* **Work order**: Copy exactly, and only, the lines from the line containing "(702, 378) = (730, 657): red cone -> none" through the last line of the records below, both included.

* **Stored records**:

▬▬▬

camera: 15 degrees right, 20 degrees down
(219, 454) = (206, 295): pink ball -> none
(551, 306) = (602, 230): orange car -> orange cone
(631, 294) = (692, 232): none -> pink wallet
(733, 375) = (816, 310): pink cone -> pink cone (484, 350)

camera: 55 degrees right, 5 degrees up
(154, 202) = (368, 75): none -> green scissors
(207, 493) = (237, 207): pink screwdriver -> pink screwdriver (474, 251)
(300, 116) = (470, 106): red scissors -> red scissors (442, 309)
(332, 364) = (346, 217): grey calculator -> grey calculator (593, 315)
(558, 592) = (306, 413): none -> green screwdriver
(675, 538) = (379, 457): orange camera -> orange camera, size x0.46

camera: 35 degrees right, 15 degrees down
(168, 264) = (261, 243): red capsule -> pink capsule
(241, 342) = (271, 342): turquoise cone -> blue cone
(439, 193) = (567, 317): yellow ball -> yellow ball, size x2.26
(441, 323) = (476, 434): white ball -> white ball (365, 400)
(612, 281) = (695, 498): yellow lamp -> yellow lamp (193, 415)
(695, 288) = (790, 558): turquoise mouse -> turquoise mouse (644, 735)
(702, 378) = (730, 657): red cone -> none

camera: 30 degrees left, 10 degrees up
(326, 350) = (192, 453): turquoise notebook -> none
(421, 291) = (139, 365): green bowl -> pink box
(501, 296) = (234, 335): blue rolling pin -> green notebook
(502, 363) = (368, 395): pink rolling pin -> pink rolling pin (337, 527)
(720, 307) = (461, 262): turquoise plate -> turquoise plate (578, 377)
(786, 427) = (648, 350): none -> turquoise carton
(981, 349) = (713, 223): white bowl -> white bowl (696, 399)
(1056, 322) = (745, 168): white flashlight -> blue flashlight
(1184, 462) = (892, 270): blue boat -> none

▬▬▬

* **Expected answer**:
(702, 378) = (730, 657): red cone -> none

camera: 30 degrees left, 10 degrees up
(326, 350) = (192, 453): turquoise notebook -> none
(421, 291) = (139, 365): green bowl -> pink box
(501, 296) = (234, 335): blue rolling pin -> green notebook
(502, 363) = (368, 395): pink rolling pin -> pink rolling pin (337, 527)
(720, 307) = (461, 262): turquoise plate -> turquoise plate (578, 377)
(786, 427) = (648, 350): none -> turquoise carton
(981, 349) = (713, 223): white bowl -> white bowl (696, 399)
(1056, 322) = (745, 168): white flashlight -> blue flashlight
(1184, 462) = (892, 270): blue boat -> none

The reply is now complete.